◆ **EXERCISE REQUIREMENTS**: Please copy all of the entries exactly, but drop every picture.

◆ **RECORDS FOR THIS EXERCISE**:
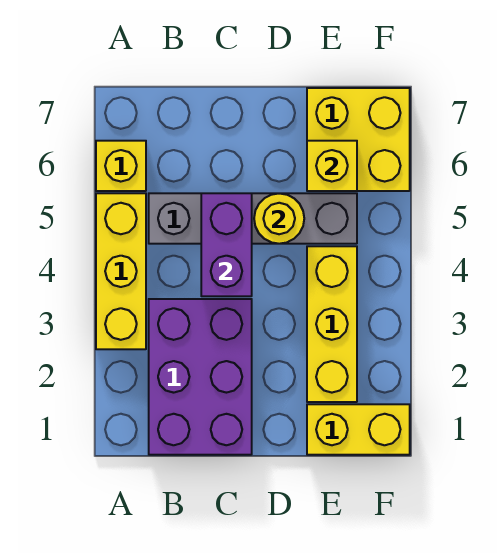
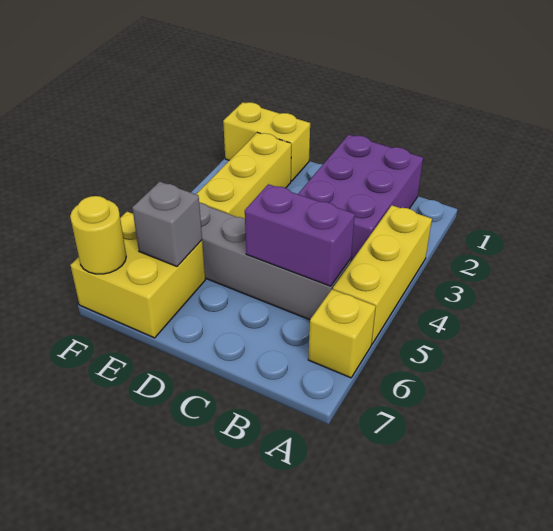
purple 1x2 brick [201,193,252,296] -> purple 1x2 brick turned to [245,184,355,286]
yellow 1x1 round brick [254,193,304,244] -> yellow 1x1 round brick moved to [70,196,126,274]
yellow 1x1 brick [307,141,357,191] -> grey 1x1 brick [132,182,202,266]

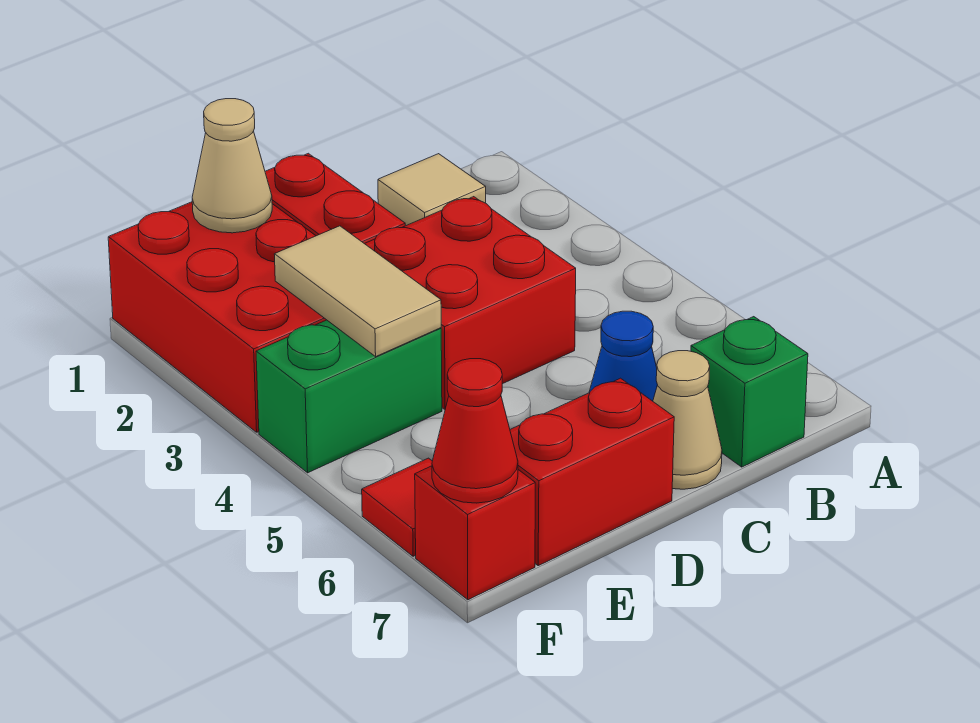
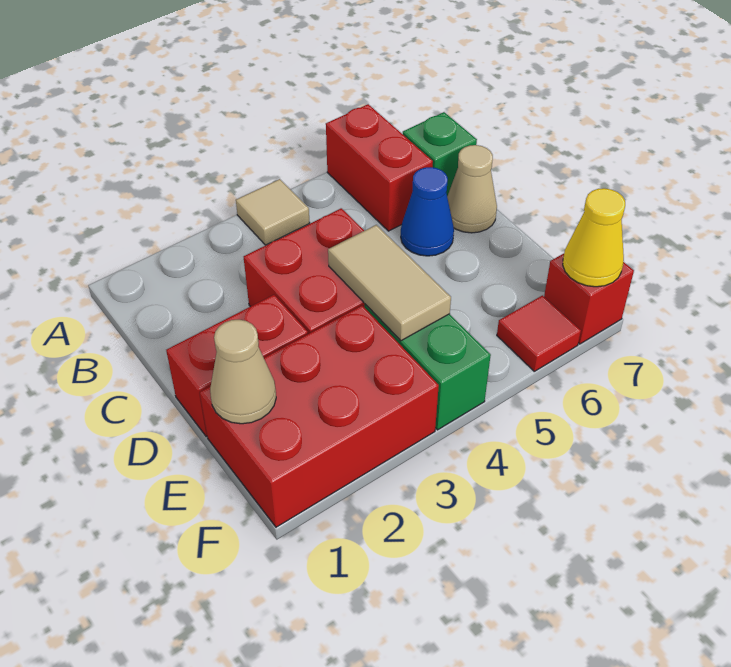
tan 1x1 tile [378,154,486,226] -> tan 1x1 tile moved to [236,179,310,245]
red 1x2 brick [510,378,674,566] -> red 1x2 brick moved to [326,104,433,231]
tan 1x2 tile [274,226,441,356] -> tan 1x2 tile turned to [328,225,451,341]
red 1x1 cone [432,359,518,503] -> yellow 1x1 cone [563,188,625,287]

◆ **RESULT OF THIS EXERCISE**:
purple 1x2 brick [201,193,252,296] -> purple 1x2 brick turned to [245,184,355,286]
yellow 1x1 round brick [254,193,304,244] -> yellow 1x1 round brick moved to [70,196,126,274]
yellow 1x1 brick [307,141,357,191] -> grey 1x1 brick [132,182,202,266]

tan 1x1 tile [378,154,486,226] -> tan 1x1 tile moved to [236,179,310,245]
red 1x2 brick [510,378,674,566] -> red 1x2 brick moved to [326,104,433,231]
tan 1x2 tile [274,226,441,356] -> tan 1x2 tile turned to [328,225,451,341]
red 1x1 cone [432,359,518,503] -> yellow 1x1 cone [563,188,625,287]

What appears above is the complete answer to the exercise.